Print nothing but the lines below starting at the line that holds "C3: 330uF (0V, VBUS) -> 330uF (CTL, VBUS)" and ending at the line that holds "U1 pin GND: NET16 -> 0V", including both, each exactly as written.

DATA:
■ ■ ■ ■ ■

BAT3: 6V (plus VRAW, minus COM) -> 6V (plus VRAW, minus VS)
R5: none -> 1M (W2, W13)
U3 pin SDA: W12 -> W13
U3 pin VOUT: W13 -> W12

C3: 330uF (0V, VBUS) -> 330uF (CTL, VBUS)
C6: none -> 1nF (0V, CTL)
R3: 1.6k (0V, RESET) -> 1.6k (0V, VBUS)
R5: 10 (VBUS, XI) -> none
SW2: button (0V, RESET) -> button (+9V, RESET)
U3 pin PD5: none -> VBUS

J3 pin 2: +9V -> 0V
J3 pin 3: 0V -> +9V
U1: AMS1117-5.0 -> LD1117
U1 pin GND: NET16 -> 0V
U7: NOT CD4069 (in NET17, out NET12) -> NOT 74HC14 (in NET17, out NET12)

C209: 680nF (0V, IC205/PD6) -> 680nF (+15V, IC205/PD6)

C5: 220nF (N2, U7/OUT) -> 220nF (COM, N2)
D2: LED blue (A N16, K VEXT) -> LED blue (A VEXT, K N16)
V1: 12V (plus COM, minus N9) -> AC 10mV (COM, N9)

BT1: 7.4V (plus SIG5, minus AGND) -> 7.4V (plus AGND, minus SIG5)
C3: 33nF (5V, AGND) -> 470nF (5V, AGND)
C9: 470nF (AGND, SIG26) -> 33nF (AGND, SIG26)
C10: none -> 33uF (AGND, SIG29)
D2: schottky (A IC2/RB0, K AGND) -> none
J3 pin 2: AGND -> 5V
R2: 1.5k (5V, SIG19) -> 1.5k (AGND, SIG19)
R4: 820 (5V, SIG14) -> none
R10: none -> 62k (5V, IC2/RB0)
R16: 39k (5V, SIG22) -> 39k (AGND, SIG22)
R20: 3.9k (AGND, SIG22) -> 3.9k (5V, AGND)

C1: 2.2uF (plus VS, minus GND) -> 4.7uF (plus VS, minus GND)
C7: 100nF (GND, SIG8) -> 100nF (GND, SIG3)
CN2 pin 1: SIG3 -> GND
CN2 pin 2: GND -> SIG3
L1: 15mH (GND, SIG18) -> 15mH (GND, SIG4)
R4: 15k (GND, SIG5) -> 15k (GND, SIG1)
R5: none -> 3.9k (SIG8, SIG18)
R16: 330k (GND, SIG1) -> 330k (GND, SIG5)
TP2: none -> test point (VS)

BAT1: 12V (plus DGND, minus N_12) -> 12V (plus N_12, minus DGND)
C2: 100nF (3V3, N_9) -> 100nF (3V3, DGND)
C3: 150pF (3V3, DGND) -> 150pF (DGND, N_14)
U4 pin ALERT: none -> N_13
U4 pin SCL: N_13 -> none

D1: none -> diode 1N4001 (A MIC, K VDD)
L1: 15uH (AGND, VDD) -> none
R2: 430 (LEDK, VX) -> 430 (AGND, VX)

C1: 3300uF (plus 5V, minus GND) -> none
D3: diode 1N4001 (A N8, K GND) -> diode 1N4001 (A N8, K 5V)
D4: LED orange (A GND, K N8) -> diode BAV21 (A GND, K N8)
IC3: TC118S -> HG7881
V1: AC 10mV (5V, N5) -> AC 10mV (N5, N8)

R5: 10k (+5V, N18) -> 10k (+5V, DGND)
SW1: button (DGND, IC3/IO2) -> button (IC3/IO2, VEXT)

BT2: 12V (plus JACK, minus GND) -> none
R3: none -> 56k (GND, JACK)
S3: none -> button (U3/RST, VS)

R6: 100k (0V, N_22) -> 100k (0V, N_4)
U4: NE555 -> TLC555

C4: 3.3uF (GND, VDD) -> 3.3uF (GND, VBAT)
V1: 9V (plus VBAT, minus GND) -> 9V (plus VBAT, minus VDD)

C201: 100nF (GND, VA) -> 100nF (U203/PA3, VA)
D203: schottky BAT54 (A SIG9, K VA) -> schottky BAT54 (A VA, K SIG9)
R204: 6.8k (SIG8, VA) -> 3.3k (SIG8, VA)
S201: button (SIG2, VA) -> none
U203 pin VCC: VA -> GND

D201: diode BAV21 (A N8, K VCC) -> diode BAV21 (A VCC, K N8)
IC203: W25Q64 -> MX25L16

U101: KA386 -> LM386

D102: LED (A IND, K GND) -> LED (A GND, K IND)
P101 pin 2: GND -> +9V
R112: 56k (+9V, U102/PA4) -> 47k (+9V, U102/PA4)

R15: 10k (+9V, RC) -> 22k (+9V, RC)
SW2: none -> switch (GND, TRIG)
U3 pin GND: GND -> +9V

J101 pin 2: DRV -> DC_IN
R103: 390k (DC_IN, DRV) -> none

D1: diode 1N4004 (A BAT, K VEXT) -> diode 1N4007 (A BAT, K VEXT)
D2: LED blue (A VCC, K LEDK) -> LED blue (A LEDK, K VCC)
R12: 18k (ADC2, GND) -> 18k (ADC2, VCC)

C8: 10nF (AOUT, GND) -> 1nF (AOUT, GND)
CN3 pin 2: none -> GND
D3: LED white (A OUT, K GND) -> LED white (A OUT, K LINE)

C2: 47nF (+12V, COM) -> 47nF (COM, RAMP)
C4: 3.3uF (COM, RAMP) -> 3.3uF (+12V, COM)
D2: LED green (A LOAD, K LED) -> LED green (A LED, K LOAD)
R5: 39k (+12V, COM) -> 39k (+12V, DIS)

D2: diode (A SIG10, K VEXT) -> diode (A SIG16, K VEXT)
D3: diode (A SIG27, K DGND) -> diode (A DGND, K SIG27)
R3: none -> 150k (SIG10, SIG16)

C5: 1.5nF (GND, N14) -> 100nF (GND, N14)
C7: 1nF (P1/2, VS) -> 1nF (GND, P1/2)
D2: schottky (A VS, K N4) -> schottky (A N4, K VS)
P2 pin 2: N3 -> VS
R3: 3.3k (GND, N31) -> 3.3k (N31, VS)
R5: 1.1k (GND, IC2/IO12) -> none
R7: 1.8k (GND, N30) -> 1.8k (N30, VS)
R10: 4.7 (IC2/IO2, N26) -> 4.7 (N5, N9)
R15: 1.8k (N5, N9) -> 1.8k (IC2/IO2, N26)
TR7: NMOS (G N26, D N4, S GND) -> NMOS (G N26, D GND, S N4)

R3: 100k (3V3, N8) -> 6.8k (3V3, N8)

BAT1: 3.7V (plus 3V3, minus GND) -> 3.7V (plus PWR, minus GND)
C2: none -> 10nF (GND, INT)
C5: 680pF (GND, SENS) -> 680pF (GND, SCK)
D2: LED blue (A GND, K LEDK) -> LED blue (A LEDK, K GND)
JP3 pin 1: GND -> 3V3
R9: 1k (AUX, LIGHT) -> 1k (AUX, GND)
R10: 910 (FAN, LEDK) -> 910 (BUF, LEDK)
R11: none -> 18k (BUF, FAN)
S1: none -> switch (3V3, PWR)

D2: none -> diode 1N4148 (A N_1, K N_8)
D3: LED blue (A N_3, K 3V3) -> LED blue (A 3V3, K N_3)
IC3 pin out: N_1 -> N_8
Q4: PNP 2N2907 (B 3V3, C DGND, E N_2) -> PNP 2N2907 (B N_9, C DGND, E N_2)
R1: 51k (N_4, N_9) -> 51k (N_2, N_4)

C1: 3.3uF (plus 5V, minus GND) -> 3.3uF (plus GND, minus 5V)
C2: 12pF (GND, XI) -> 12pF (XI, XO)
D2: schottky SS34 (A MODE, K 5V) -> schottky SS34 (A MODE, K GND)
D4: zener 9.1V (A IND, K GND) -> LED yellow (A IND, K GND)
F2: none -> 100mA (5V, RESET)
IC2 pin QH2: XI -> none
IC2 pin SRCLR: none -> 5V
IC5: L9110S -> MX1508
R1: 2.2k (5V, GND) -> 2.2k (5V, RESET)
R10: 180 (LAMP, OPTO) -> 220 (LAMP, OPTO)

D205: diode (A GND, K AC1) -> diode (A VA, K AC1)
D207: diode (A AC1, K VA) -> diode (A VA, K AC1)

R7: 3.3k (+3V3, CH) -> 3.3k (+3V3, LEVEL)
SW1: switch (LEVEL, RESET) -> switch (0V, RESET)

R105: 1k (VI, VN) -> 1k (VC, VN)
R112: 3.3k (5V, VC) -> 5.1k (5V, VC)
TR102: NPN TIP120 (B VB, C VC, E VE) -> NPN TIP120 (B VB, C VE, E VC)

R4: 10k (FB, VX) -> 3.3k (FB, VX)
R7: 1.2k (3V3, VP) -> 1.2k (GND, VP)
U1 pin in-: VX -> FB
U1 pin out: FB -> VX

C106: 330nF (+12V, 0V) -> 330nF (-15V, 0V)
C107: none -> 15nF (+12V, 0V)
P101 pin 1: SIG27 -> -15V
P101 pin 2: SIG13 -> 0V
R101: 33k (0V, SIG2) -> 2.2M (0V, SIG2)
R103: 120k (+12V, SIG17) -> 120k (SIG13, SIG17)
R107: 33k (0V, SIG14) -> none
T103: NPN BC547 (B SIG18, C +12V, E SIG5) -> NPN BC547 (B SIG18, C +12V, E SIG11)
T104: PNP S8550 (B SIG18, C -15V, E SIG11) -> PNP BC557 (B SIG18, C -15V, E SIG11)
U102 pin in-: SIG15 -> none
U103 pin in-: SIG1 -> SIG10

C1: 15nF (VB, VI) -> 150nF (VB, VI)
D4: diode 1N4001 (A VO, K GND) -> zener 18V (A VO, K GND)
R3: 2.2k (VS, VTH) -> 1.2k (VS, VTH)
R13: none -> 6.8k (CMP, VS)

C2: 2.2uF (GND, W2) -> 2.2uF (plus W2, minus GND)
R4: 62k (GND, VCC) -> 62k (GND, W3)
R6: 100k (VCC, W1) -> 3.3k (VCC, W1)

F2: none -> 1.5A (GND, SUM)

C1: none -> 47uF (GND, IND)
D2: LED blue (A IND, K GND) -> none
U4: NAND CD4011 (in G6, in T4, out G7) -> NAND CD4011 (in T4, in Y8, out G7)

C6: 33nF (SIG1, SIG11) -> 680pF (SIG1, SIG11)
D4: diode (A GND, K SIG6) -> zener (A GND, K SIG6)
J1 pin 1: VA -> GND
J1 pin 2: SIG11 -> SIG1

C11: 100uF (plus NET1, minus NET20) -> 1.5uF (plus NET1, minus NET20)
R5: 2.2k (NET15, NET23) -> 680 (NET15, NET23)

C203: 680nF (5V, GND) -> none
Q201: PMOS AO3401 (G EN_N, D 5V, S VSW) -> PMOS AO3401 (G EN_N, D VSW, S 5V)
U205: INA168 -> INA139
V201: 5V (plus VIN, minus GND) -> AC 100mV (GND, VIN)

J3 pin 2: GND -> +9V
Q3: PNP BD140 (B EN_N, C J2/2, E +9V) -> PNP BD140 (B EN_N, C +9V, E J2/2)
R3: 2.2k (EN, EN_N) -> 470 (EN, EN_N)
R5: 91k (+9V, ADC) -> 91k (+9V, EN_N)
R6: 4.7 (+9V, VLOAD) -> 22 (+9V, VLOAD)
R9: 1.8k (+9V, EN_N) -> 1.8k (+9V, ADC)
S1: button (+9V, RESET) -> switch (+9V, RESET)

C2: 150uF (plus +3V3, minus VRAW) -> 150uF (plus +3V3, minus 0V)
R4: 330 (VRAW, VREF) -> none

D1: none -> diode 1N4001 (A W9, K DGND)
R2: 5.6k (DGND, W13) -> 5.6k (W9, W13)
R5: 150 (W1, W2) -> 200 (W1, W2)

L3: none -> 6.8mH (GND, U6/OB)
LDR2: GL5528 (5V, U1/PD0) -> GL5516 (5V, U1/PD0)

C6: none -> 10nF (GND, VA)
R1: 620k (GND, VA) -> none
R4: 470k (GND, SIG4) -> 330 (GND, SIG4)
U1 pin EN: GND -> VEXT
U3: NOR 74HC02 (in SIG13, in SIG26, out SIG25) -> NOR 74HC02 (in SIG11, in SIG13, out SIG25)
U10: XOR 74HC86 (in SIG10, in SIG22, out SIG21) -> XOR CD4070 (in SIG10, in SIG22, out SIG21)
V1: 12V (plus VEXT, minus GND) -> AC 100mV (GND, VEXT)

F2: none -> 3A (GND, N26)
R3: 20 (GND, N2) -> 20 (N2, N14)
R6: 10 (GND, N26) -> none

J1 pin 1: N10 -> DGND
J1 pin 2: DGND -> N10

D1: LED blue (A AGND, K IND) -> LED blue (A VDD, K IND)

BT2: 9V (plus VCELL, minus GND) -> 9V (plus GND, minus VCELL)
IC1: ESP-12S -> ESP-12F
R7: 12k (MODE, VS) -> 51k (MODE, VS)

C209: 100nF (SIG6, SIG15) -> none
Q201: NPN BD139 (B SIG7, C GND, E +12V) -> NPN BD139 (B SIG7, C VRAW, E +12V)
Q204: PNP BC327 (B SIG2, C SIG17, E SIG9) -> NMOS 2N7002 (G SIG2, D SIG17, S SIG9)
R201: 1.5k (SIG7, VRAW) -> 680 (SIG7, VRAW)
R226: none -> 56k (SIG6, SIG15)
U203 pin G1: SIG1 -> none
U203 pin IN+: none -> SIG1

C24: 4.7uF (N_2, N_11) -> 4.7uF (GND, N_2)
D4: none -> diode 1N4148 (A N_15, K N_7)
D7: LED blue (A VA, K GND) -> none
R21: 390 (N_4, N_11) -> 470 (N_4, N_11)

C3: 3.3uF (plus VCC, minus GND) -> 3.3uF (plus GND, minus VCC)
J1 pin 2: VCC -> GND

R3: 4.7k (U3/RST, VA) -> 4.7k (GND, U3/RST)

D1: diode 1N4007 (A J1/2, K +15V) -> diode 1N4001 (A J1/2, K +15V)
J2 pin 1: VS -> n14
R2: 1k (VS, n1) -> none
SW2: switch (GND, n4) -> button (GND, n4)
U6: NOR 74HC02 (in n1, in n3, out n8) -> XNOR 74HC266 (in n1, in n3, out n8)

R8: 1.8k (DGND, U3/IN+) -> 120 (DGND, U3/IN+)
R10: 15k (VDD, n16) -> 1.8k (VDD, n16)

■ ■ ■ ■ ■

RESPONSE AREA:
C3: 330uF (0V, VBUS) -> 330uF (CTL, VBUS)
C6: none -> 1nF (0V, CTL)
R3: 1.6k (0V, RESET) -> 1.6k (0V, VBUS)
R5: 10 (VBUS, XI) -> none
SW2: button (0V, RESET) -> button (+9V, RESET)
U3 pin PD5: none -> VBUS

J3 pin 2: +9V -> 0V
J3 pin 3: 0V -> +9V
U1: AMS1117-5.0 -> LD1117
U1 pin GND: NET16 -> 0V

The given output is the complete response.